Task details: Wherever pictures appear in the listing below, leave them out, and copy exactly, and only, everything from the line with "The camera went 70" down to the line with "The rufetux (turquoise)".

Records supplied:

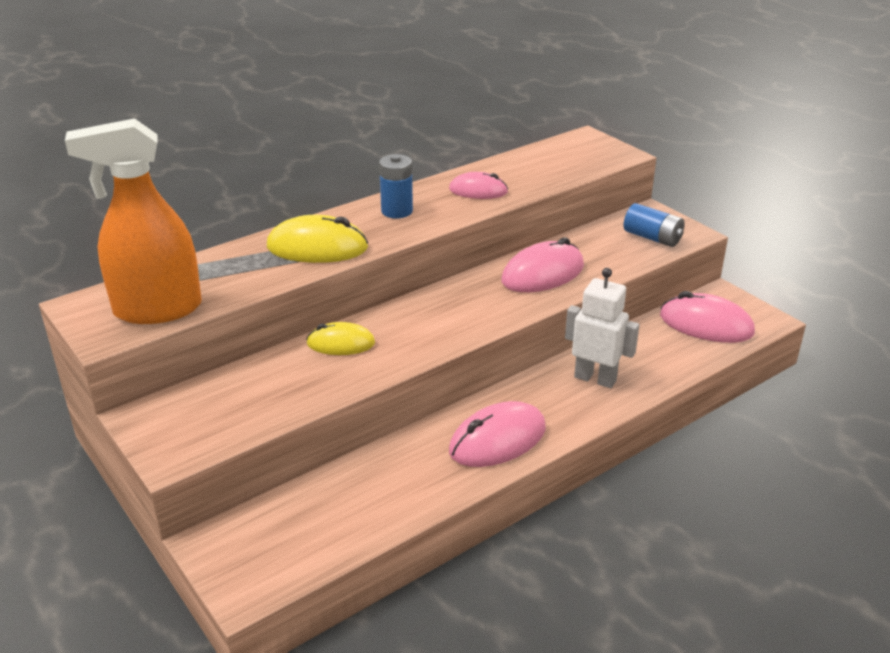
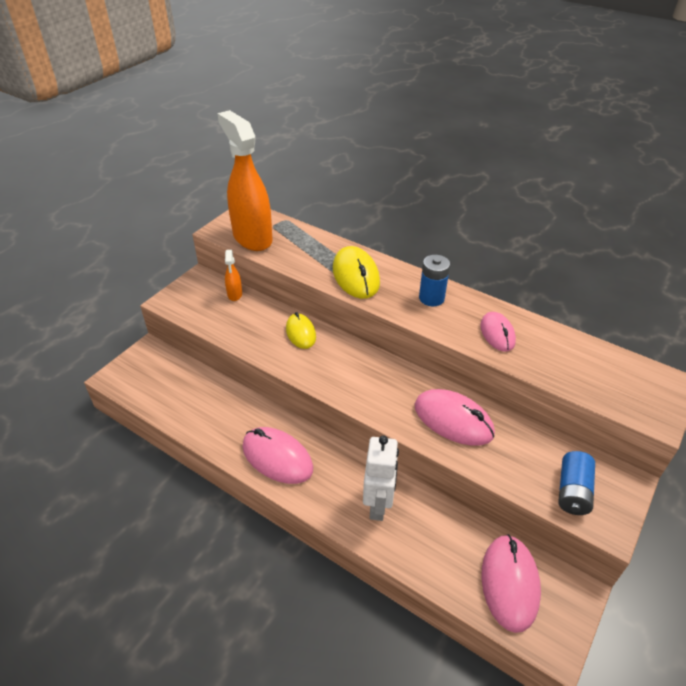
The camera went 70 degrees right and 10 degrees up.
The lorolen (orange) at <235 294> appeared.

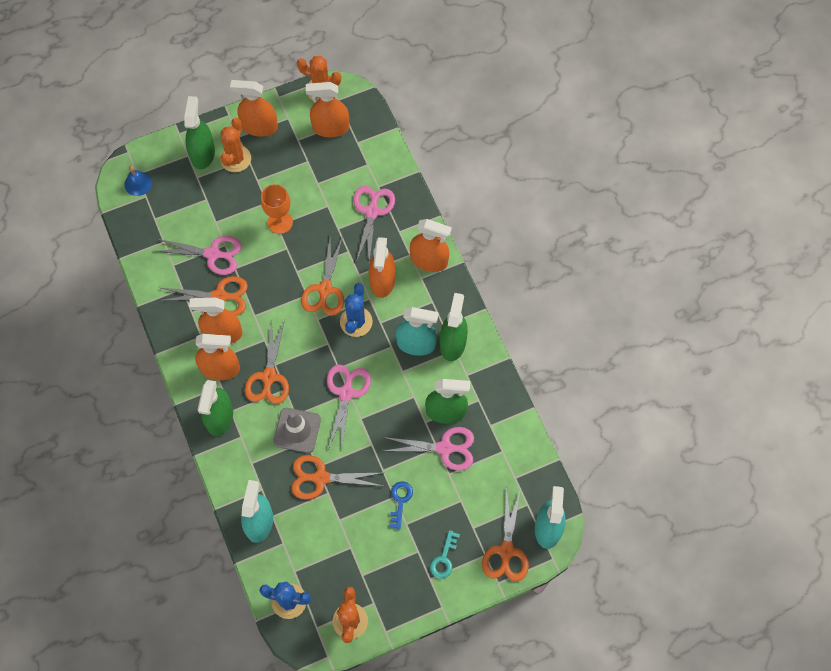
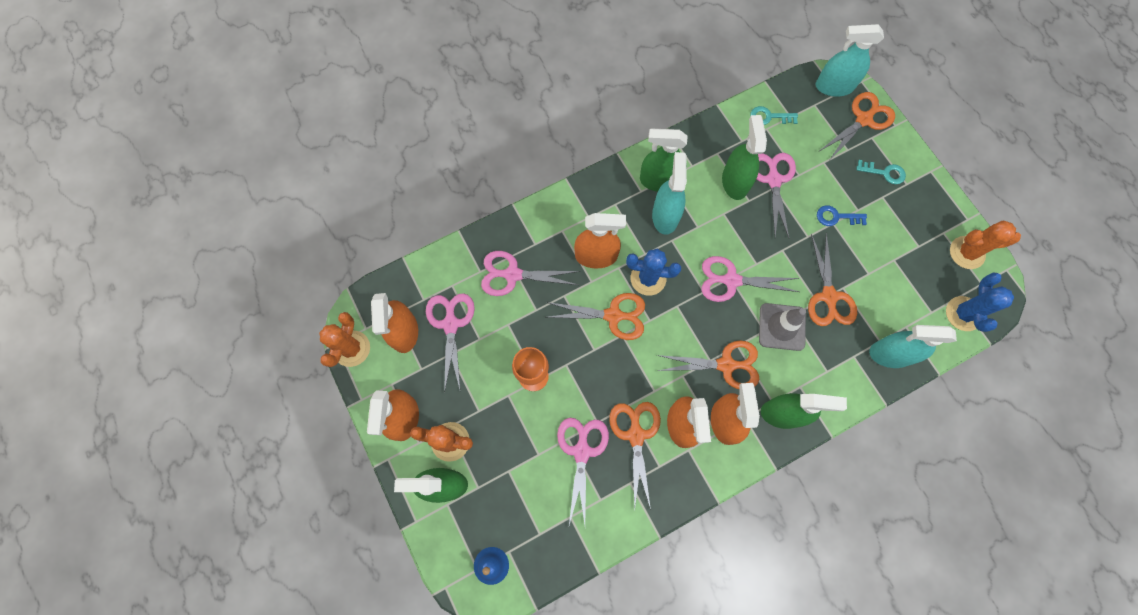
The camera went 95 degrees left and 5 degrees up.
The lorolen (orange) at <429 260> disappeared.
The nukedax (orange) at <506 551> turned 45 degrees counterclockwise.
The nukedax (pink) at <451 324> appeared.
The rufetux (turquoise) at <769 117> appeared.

...

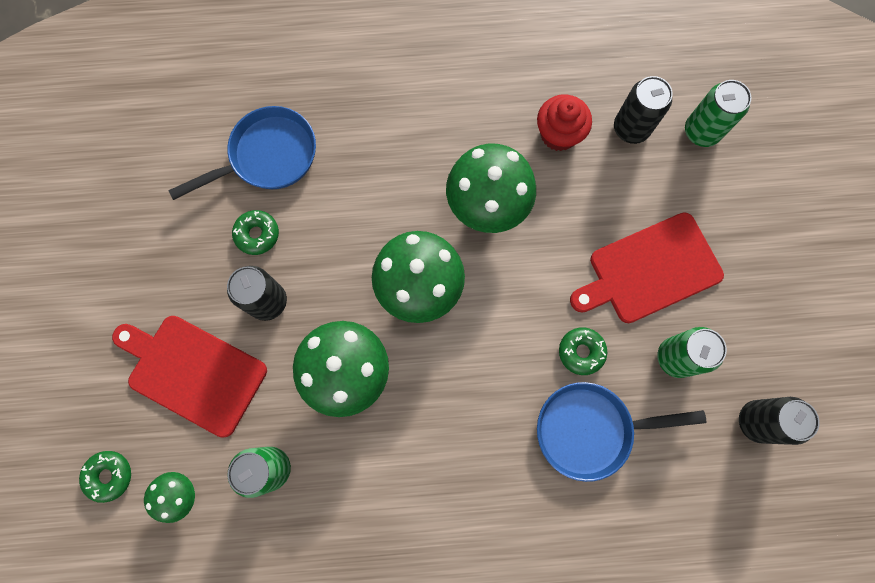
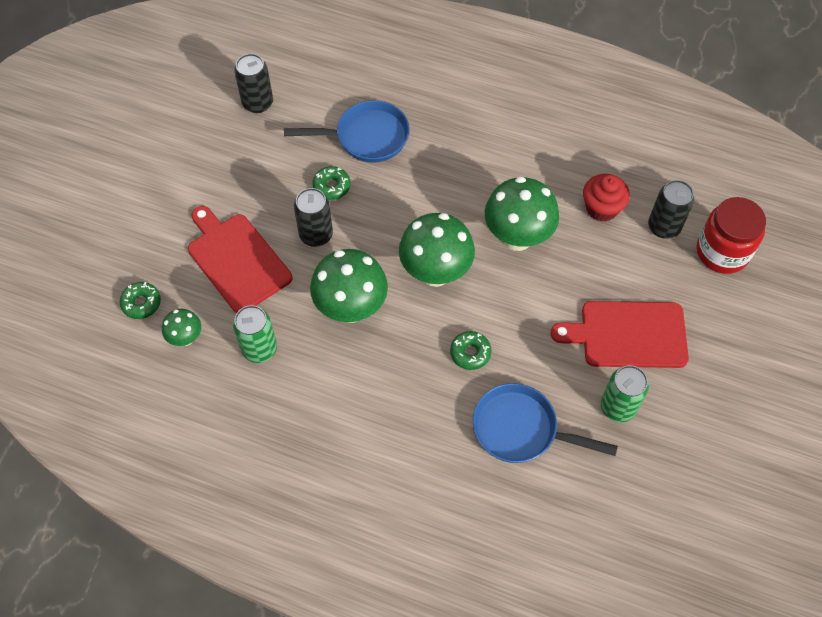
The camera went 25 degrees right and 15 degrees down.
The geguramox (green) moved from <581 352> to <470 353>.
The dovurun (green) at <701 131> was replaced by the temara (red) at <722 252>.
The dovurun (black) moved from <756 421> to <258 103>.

Solution to this problem:
The camera went 70 degrees right and 10 degrees up.
The lorolen (orange) at <235 294> appeared.

The camera went 95 degrees left and 5 degrees up.
The lorolen (orange) at <429 260> disappeared.
The nukedax (orange) at <506 551> turned 45 degrees counterclockwise.
The nukedax (pink) at <451 324> appeared.
The rufetux (turquoise) at <769 117> appeared.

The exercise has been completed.